DATASET:
Segment Open

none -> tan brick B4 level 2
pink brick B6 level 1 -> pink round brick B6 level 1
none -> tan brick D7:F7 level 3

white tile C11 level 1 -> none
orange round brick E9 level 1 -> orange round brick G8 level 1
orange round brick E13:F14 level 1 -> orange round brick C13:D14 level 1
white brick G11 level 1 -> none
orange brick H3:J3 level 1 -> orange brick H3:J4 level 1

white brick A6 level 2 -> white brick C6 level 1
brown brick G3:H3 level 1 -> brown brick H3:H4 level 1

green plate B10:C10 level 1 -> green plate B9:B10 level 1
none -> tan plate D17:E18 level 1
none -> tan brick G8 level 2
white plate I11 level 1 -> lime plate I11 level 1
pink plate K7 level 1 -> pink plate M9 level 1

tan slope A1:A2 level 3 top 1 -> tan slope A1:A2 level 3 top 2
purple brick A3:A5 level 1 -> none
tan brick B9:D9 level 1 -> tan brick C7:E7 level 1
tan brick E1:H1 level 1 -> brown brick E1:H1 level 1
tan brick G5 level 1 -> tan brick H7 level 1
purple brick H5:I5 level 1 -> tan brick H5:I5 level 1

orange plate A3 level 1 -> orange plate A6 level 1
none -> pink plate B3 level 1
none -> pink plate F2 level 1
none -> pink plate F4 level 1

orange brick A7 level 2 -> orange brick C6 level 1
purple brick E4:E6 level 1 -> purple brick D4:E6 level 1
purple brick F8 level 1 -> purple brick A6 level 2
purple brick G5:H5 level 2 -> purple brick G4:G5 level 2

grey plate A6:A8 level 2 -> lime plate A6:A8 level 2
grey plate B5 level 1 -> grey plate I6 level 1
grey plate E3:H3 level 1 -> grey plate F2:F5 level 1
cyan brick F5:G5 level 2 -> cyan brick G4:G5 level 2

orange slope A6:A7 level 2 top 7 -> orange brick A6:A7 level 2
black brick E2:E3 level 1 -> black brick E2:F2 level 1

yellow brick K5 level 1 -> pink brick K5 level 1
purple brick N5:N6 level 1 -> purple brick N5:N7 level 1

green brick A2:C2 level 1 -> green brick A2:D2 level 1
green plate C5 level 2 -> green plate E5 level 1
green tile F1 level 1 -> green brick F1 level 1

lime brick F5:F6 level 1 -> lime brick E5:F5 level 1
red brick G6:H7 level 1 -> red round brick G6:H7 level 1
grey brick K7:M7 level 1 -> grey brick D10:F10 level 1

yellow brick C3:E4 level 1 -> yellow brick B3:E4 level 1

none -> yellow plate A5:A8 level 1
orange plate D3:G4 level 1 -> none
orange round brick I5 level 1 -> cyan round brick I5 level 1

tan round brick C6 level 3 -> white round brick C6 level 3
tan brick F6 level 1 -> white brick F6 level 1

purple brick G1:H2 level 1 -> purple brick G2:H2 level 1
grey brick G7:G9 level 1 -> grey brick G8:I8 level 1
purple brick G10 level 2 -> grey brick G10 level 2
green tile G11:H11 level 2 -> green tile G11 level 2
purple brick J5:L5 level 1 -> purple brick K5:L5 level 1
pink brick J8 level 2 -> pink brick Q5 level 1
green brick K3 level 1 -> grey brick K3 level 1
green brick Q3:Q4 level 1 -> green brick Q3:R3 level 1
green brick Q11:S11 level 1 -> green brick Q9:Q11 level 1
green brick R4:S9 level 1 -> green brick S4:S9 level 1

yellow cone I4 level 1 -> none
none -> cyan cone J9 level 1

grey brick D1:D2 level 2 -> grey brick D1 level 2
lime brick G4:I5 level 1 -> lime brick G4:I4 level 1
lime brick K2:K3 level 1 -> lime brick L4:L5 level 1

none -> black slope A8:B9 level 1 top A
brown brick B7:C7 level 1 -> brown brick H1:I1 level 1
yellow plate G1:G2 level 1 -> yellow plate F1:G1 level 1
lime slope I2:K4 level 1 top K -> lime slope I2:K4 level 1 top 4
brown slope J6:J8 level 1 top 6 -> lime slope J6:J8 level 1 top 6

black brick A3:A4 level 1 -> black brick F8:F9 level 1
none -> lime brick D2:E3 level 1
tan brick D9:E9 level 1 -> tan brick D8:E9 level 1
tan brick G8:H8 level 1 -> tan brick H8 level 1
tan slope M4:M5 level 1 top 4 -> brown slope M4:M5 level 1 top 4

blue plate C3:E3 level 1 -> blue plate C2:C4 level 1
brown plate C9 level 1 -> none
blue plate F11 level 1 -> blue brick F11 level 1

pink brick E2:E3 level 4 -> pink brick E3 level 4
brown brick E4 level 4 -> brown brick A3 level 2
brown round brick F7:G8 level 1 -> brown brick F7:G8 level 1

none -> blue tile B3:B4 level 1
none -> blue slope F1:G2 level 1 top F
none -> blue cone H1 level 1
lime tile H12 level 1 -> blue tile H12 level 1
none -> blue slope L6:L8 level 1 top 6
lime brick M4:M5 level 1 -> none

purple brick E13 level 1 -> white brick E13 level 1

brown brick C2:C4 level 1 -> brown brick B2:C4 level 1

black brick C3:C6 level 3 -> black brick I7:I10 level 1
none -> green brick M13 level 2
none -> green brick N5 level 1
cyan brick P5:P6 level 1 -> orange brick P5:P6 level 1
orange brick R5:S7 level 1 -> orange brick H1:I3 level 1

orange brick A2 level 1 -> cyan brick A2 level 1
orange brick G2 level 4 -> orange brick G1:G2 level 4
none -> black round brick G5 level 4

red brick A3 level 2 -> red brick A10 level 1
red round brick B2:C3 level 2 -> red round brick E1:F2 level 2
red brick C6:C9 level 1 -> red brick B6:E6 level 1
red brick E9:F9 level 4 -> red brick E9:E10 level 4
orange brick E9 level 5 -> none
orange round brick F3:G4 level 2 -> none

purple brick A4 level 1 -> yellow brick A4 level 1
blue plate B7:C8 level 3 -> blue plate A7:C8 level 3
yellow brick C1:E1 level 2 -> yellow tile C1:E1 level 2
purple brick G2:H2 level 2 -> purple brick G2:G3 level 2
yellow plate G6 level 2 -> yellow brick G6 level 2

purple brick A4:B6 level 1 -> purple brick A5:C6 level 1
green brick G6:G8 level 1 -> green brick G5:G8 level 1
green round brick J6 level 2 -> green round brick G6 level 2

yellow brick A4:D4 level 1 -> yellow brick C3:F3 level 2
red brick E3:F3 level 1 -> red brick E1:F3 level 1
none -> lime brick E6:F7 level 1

Segment Closed

WORK REQUIRED: Each line above that contains the word "blue" must be copied.

YOUR SOLUTION:
blue plate C3:E3 level 1 -> blue plate C2:C4 level 1
blue plate F11 level 1 -> blue brick F11 level 1
none -> blue tile B3:B4 level 1
none -> blue slope F1:G2 level 1 top F
none -> blue cone H1 level 1
lime tile H12 level 1 -> blue tile H12 level 1
none -> blue slope L6:L8 level 1 top 6
blue plate B7:C8 level 3 -> blue plate A7:C8 level 3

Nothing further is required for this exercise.